Data for this exercise
━━━━━━━━━━━━━━━━━━━━

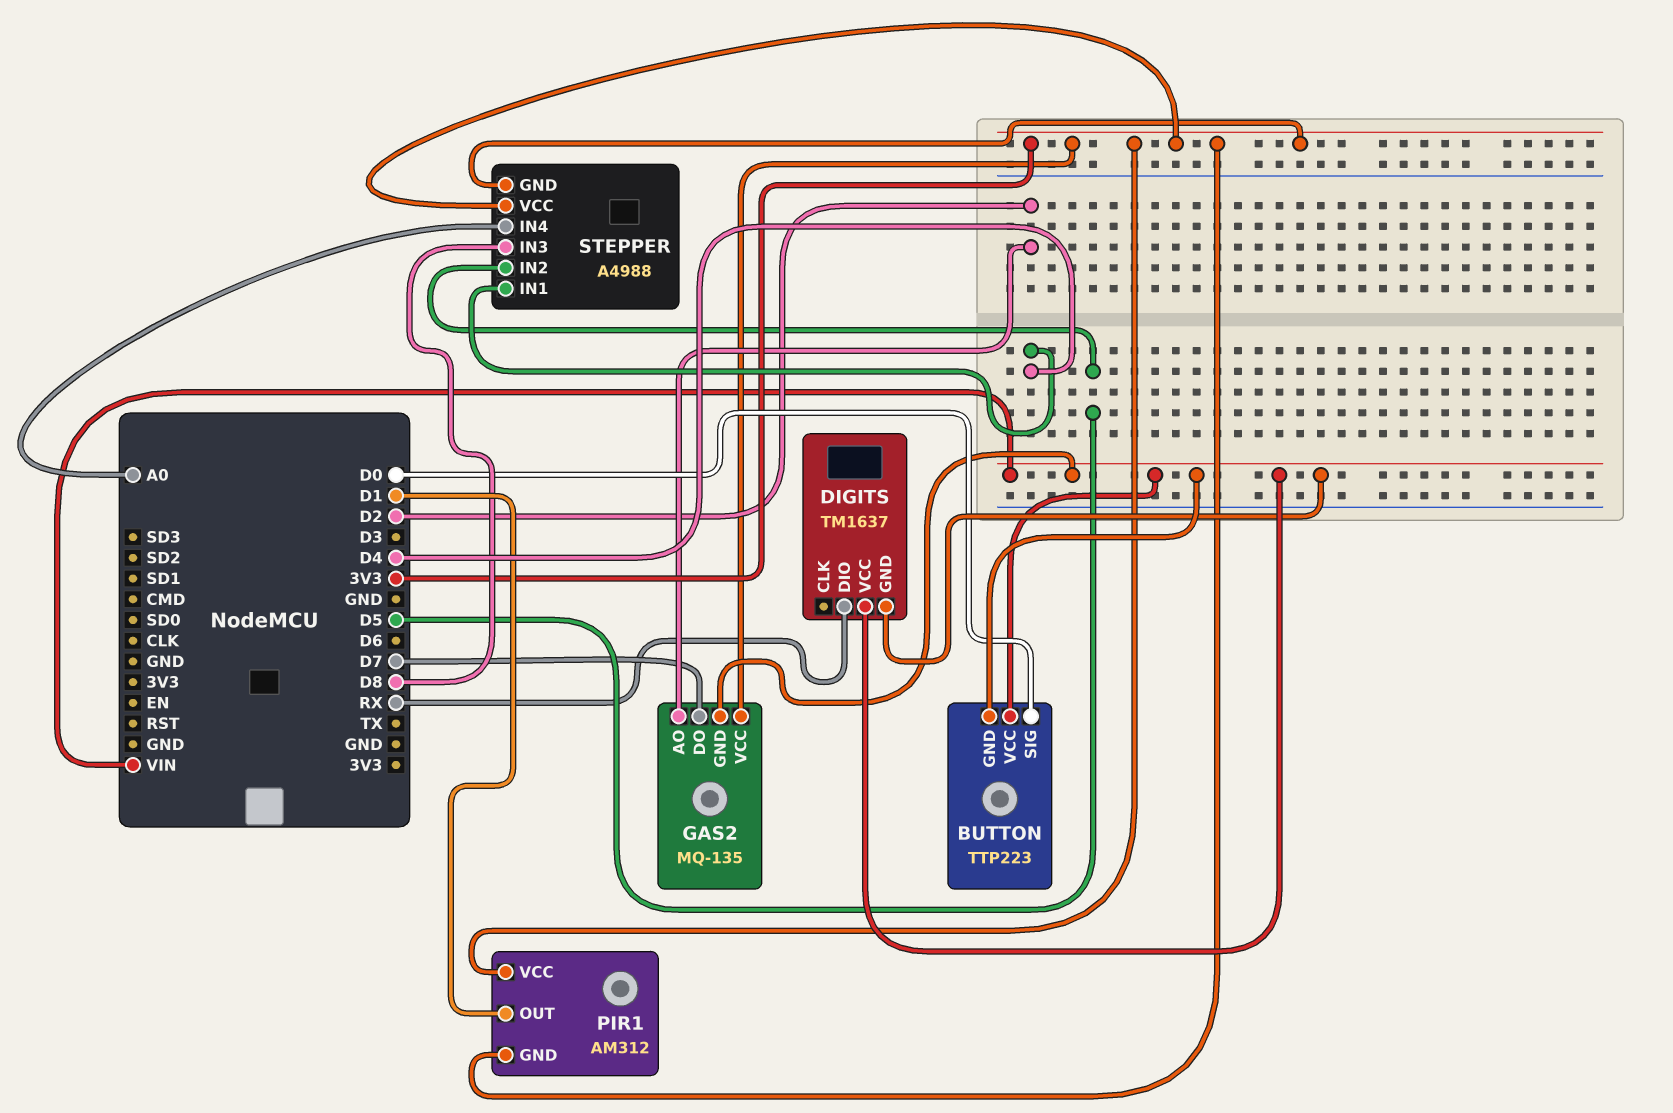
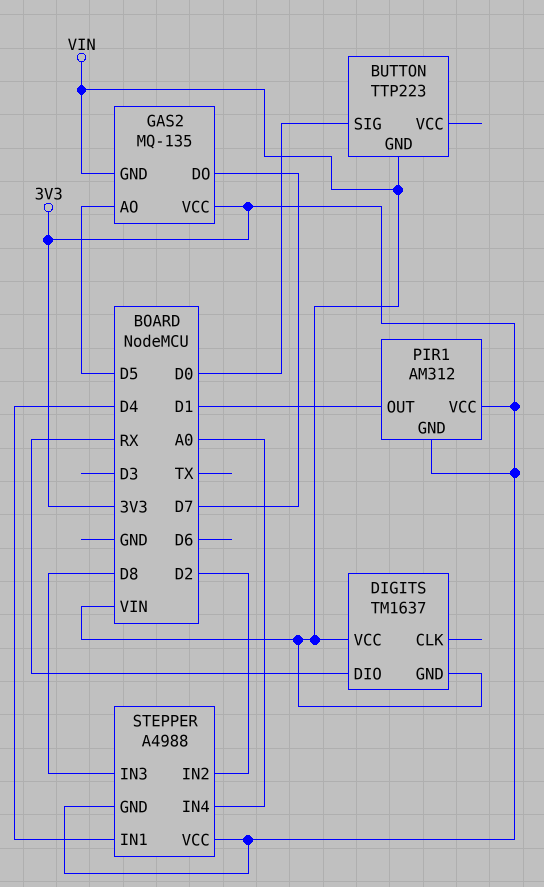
BUTTON pin VCC: VIN -> none
GAS2 pin AO: D2 -> D5
STEPPER pin IN2: D5 -> D2

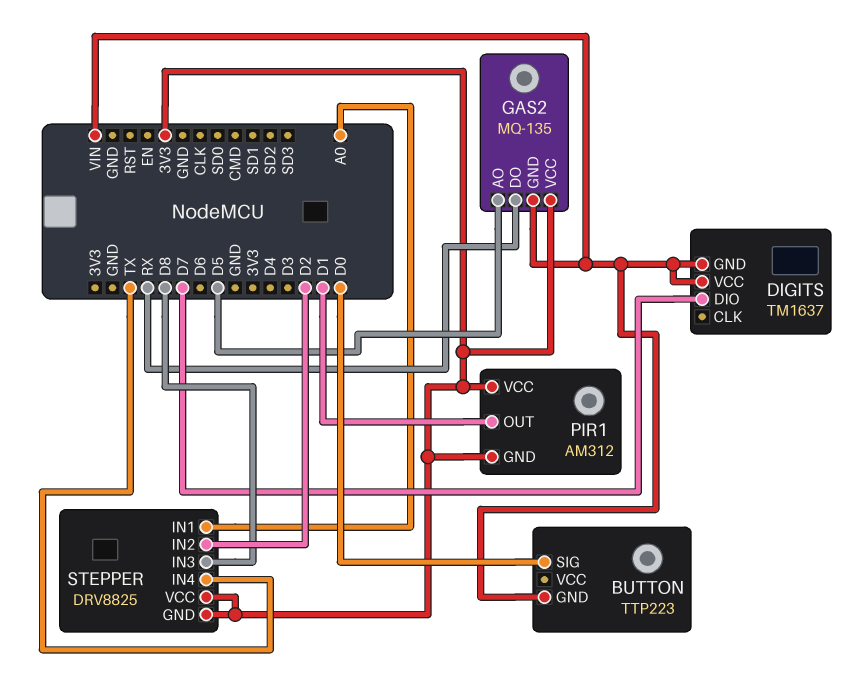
DIGITS pin DIO: RX -> D7
GAS2 pin DO: D7 -> RX
STEPPER: A4988 -> DRV8825
STEPPER pin IN1: D4 -> A0
STEPPER pin IN4: A0 -> TX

━━━━━━━━━━━━━━━━━━━━

What this task involves
All lines from the one containing "STEPPER pin IN2: D5 -> D2" through the final line of the entries above must be restated word for word, pictures excluded.

Reply
STEPPER pin IN2: D5 -> D2

DIGITS pin DIO: RX -> D7
GAS2 pin DO: D7 -> RX
STEPPER: A4988 -> DRV8825
STEPPER pin IN1: D4 -> A0
STEPPER pin IN4: A0 -> TX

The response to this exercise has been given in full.